* TASK DESCRIPTION: As the answer, give every line of the records that includes the word "green".

* DATA:
__________
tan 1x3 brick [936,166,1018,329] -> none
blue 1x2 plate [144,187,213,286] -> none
__________
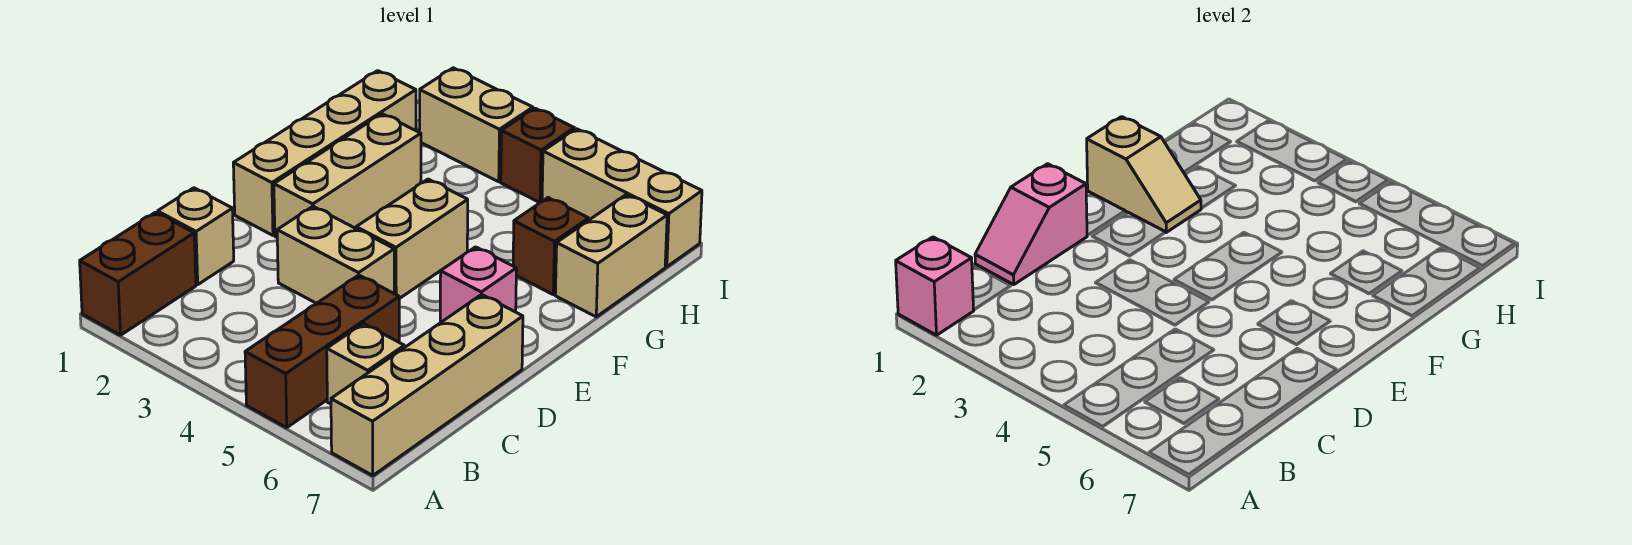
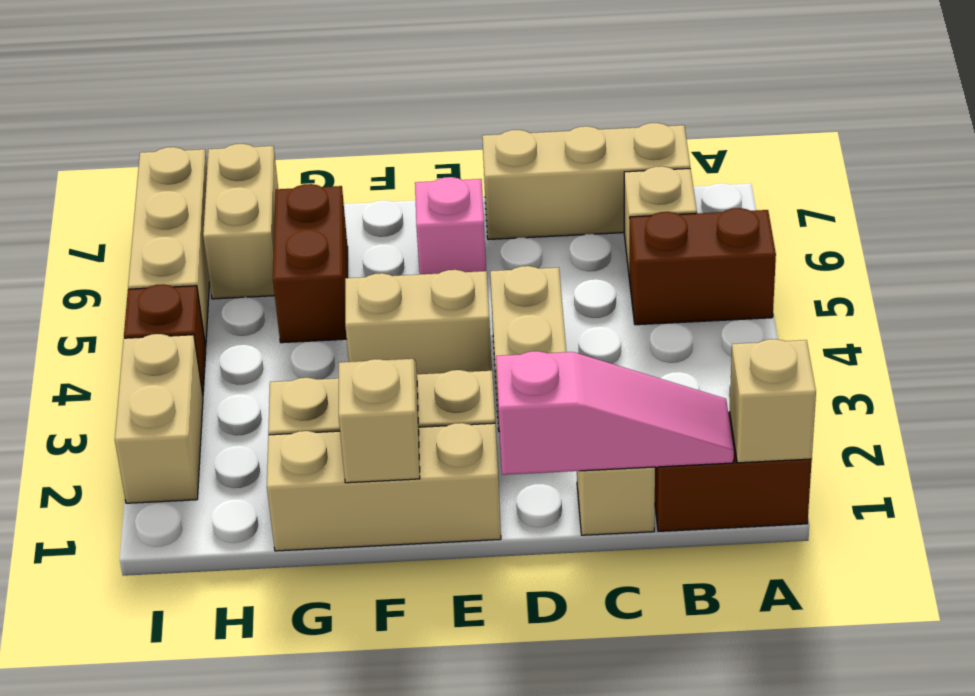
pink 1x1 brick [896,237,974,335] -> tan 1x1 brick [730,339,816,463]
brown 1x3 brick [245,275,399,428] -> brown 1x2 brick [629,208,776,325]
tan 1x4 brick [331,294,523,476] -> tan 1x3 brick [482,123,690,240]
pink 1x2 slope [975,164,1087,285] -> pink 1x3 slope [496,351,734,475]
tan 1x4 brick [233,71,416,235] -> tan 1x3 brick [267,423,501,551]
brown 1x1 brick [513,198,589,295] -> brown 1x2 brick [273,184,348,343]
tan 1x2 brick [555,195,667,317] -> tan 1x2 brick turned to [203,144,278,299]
__________
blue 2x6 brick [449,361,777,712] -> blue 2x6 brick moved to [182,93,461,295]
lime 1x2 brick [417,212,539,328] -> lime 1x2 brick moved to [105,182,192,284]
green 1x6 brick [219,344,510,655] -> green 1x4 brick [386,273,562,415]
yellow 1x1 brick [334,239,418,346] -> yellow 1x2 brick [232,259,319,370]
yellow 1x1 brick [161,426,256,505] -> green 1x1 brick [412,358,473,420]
__________
* RESPONSE AREA:
green 1x6 brick [219,344,510,655] -> green 1x4 brick [386,273,562,415]
yellow 1x1 brick [161,426,256,505] -> green 1x1 brick [412,358,473,420]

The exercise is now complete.